EXERCISE DESCRIPTION: Here is the listing. Report each line in it that contains the string "rectangle".

SUPPLIED MATERIAL:

▼▼▼

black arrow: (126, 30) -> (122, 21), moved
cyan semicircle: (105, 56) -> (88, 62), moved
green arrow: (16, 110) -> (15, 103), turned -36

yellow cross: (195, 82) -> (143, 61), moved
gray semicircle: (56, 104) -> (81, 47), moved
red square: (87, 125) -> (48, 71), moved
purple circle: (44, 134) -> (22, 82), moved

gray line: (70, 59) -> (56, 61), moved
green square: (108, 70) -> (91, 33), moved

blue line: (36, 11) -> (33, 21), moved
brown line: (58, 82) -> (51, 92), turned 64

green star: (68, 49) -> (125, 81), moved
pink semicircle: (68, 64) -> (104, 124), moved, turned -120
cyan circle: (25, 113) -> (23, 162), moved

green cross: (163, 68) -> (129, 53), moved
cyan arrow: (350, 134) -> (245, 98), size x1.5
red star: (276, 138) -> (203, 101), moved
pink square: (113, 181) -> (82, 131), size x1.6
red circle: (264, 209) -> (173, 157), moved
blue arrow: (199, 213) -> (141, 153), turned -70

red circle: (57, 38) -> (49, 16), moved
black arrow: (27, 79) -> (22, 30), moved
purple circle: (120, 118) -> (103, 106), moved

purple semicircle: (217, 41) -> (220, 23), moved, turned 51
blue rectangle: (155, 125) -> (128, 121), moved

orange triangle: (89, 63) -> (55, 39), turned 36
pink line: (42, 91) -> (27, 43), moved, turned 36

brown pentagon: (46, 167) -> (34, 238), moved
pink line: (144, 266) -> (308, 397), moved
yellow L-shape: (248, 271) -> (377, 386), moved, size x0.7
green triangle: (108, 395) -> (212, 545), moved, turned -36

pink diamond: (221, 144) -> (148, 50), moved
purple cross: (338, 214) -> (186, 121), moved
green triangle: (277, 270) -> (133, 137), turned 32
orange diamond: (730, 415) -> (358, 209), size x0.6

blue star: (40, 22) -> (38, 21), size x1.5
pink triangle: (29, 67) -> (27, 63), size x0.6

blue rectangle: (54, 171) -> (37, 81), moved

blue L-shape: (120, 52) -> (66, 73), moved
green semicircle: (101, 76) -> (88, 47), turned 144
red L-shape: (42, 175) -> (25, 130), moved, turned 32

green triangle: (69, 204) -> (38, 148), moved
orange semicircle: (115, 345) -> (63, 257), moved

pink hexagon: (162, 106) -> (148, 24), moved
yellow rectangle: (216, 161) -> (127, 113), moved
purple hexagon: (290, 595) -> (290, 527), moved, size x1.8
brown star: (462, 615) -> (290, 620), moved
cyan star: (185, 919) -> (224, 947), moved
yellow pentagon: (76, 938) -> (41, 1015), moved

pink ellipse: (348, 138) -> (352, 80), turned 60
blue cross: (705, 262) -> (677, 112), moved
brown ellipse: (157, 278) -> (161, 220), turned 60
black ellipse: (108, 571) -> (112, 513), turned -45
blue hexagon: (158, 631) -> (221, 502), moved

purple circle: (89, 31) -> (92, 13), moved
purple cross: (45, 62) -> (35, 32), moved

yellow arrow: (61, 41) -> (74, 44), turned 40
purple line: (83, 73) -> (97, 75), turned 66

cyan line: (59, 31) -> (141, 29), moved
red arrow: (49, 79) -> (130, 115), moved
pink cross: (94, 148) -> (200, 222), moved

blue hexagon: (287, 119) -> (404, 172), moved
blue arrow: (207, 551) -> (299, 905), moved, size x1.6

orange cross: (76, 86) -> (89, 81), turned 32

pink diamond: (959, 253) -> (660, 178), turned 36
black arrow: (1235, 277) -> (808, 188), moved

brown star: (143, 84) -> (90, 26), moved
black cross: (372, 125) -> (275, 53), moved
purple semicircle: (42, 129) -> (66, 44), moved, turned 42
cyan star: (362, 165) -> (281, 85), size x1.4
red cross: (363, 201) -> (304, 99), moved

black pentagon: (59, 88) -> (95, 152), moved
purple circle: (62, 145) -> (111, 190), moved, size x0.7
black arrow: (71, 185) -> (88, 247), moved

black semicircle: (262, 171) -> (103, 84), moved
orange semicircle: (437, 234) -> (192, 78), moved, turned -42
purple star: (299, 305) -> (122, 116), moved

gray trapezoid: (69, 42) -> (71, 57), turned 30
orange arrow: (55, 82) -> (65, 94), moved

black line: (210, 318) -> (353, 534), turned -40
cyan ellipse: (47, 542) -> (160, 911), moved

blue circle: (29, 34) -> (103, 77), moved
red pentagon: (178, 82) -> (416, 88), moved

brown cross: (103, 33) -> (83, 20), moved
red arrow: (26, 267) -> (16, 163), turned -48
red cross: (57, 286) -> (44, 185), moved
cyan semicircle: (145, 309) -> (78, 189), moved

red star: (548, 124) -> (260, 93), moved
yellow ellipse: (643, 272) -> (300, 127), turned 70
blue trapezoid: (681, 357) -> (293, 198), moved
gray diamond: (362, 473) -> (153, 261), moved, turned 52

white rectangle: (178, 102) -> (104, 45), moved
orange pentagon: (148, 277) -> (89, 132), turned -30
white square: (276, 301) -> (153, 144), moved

▲▲▲

ANSWER TO THIS PROBLEM:
blue rectangle: (155, 125) -> (128, 121), moved
blue rectangle: (54, 171) -> (37, 81), moved
yellow rectangle: (216, 161) -> (127, 113), moved
white rectangle: (178, 102) -> (104, 45), moved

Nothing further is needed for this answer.